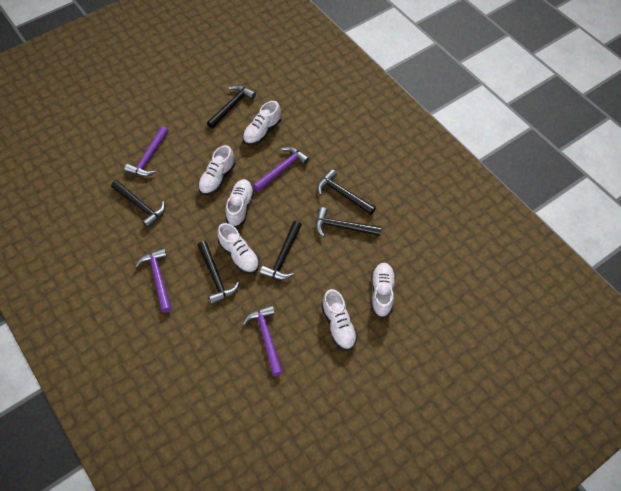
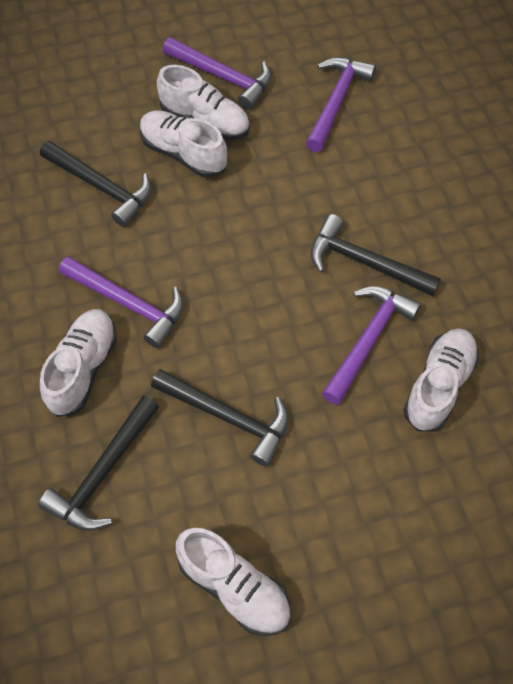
black hammer: [111,180,165,228] [197,241,239,305] [207,85,256,129] [260,221,302,280] [316,207,381,237] [317,169,376,215] = 6 -> [38,395,159,531] [40,141,151,227] [151,369,289,467] [311,214,441,296] = 4
white shoe: [198,145,235,195] [217,223,260,274] [226,179,254,227] [243,101,281,145] [322,289,358,350] [371,263,396,318] = 6 -> [40,309,117,417] [140,110,227,177] [157,65,250,141] [176,528,291,636] [403,328,479,432] = 5

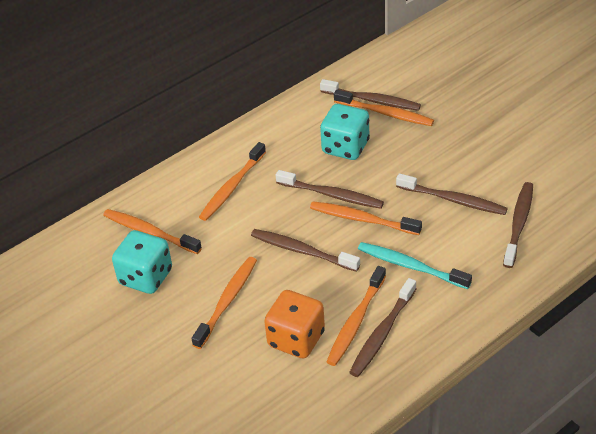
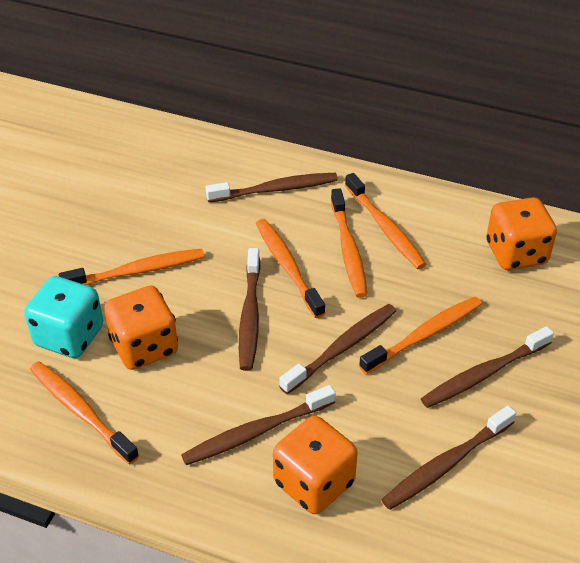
orange dice: [264,290,325,359] = 1 -> [104,286,178,370] [273,416,358,514] [487,197,557,270] = 3
turquoise dice: [112,230,172,294] [320,104,370,160] = 2 -> [24,276,103,358] = 1
turquoise toothbrush: [358,242,472,289] = 1 -> none = 0

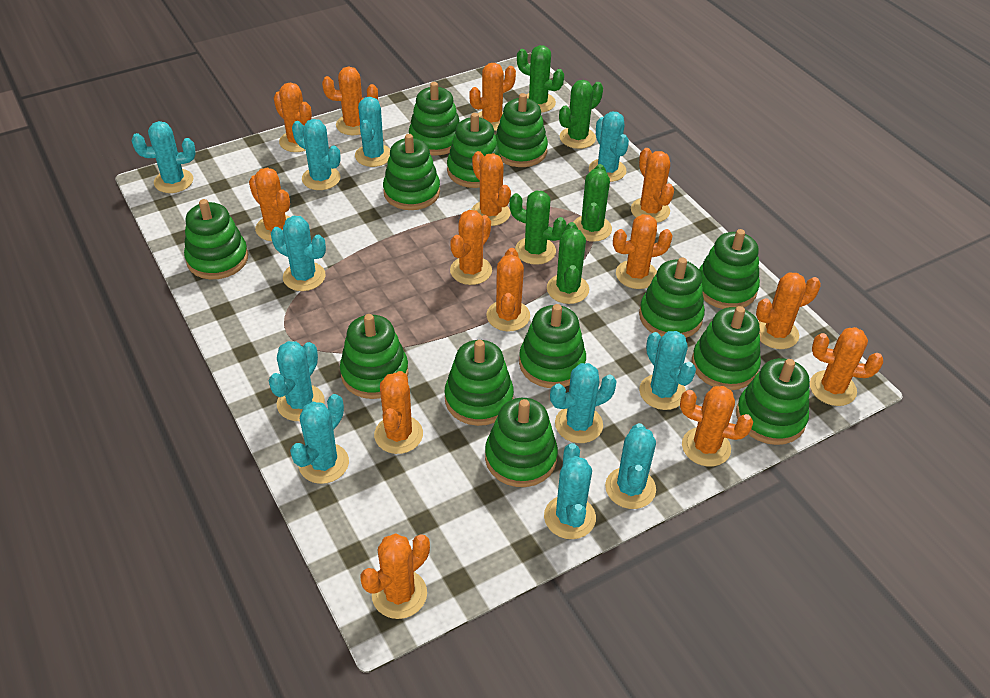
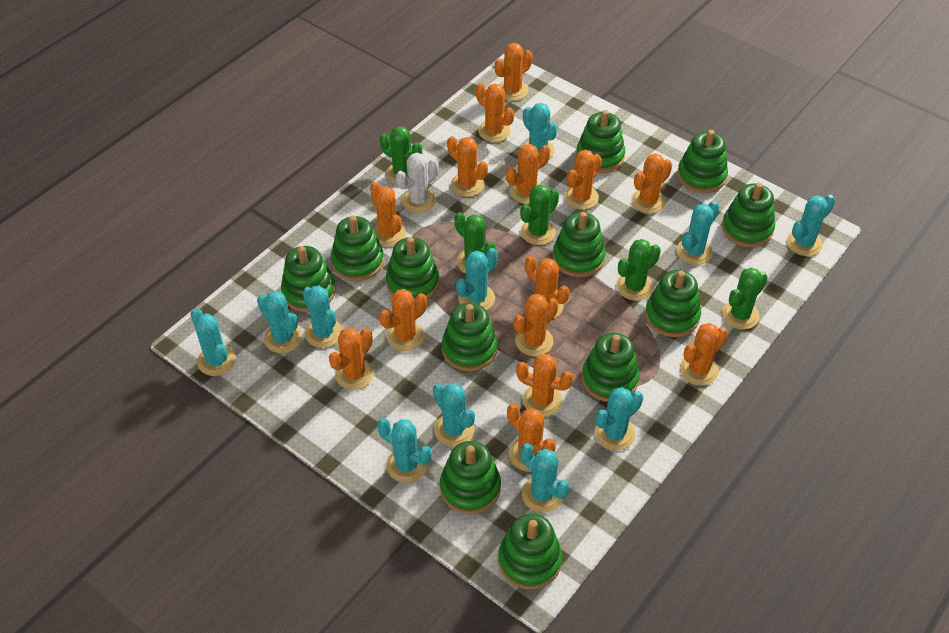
green stacking toy: [184,199,248,279] [340,314,408,399] [383,134,440,210] [409,82,460,155] [445,340,514,426] [447,113,502,188] [485,398,558,487] [495,93,548,167] [519,304,586,388] [639,257,705,338] [692,306,761,390] [699,229,760,309] [736,358,810,445] = 13 -> [281,246,336,312] [331,216,384,281] [386,237,440,303] [440,441,501,514] [442,303,498,371] [498,513,562,589] [553,212,606,277] [576,110,625,173] [582,333,640,402] [645,270,701,337] [677,130,728,193] [722,183,775,247] = 12
white cactus: none = 0 -> [396,152,439,213] = 1

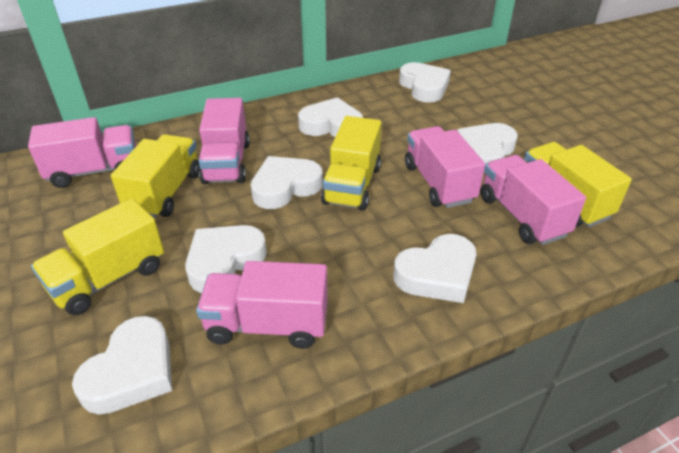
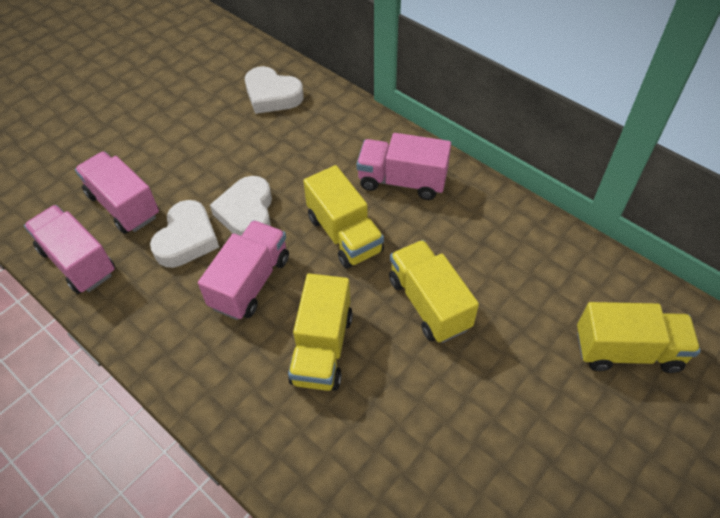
pink truck: [28,117,136,188] [196,261,328,349] [199,98,250,184] [405,126,485,208] [481,155,586,245] = 5 -> [24,205,115,294] [75,151,159,234] [198,220,289,320] [356,133,451,200] = 4
white heart: [72,316,172,414] [185,225,267,293] [251,156,323,209] [298,97,363,137] [394,234,477,303] [399,62,451,103] [457,123,518,165] = 7 -> [150,200,219,268] [210,176,272,236] [245,66,304,114] = 3

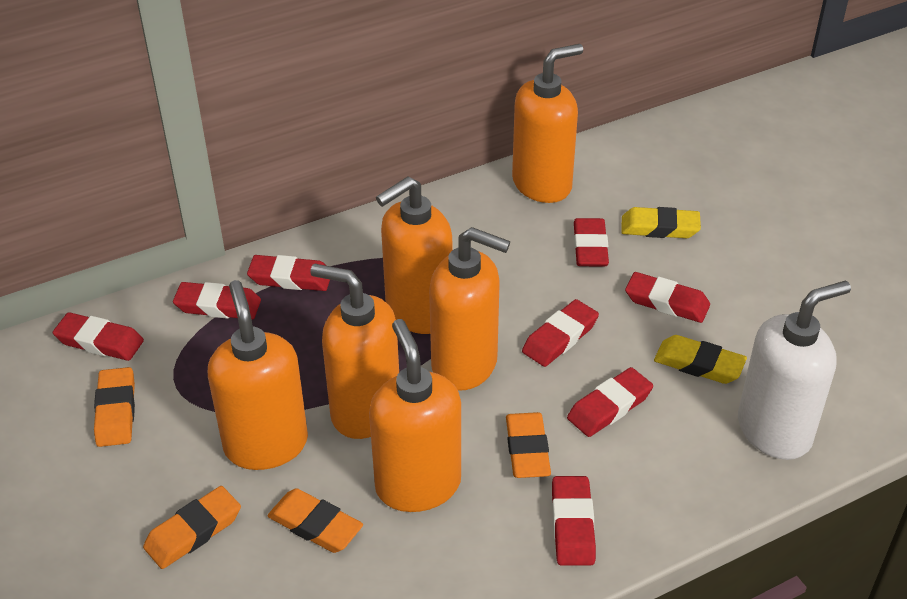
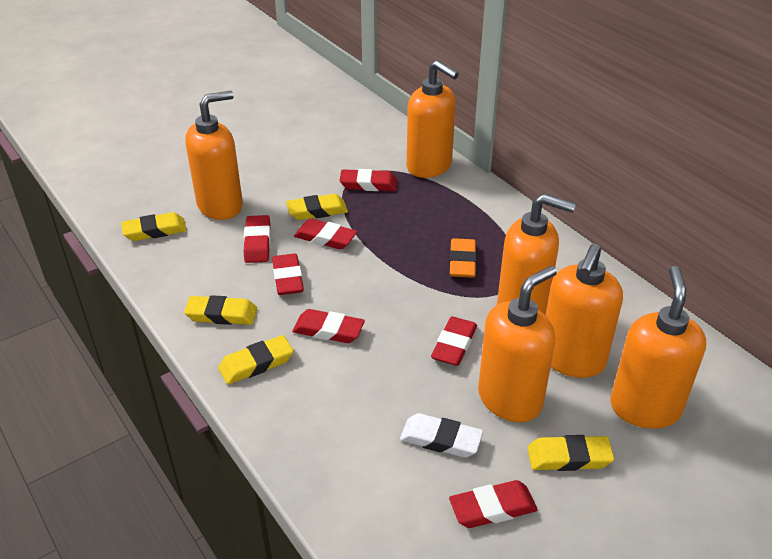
orange eraser: [94,367,135,447] [143,486,241,569] [267,488,363,553] [506,412,551,478] = 4 -> [449,238,476,278] = 1
red eraser: [53,312,144,361] [173,282,261,319] [247,255,330,291] [522,299,599,367] [552,476,596,566] [567,367,653,437] [574,218,609,267] [625,272,710,323] = 8 -> [244,215,271,263] [272,253,304,295] [292,309,365,343] [294,218,357,250] [339,169,397,191] [431,317,477,366] [449,480,538,528] = 7
white eraser: none = 0 -> [400,413,483,458] = 1
white soap dispenser: [738,281,851,460] = 1 -> none = 0
yellow eraser: [621,207,701,238] [654,335,747,384] = 2 -> [121,212,187,241] [184,295,257,325] [218,335,294,385] [286,194,348,220] [527,435,614,471] = 5

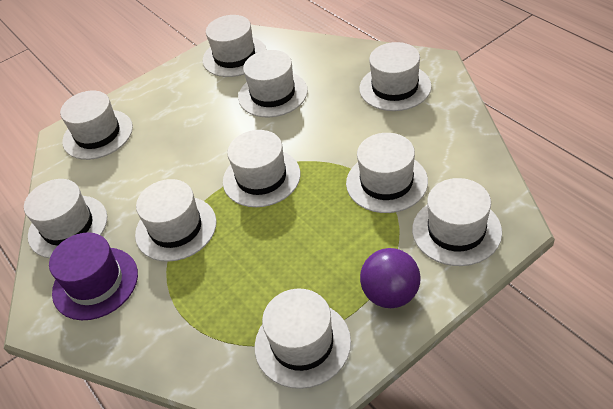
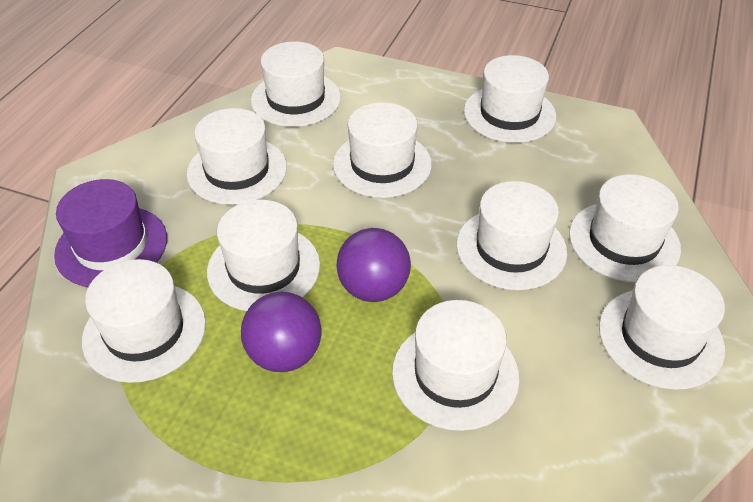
purple ball: [360,248,421,308] = 1 -> [241,292,322,372] [337,228,411,302] = 2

__________

## Work task
In the listing above, find the line with "turquoise toothbrush: [358,242,472,289]" and the line with "white cactus: none". Copy exactly those lines and all between them, minus the images.

## Response to the exercise
turquoise toothbrush: [358,242,472,289] = 1 -> none = 0

green stacking toy: [184,199,248,279] [340,314,408,399] [383,134,440,210] [409,82,460,155] [445,340,514,426] [447,113,502,188] [485,398,558,487] [495,93,548,167] [519,304,586,388] [639,257,705,338] [692,306,761,390] [699,229,760,309] [736,358,810,445] = 13 -> [281,246,336,312] [331,216,384,281] [386,237,440,303] [440,441,501,514] [442,303,498,371] [498,513,562,589] [553,212,606,277] [576,110,625,173] [582,333,640,402] [645,270,701,337] [677,130,728,193] [722,183,775,247] = 12
white cactus: none = 0 -> [396,152,439,213] = 1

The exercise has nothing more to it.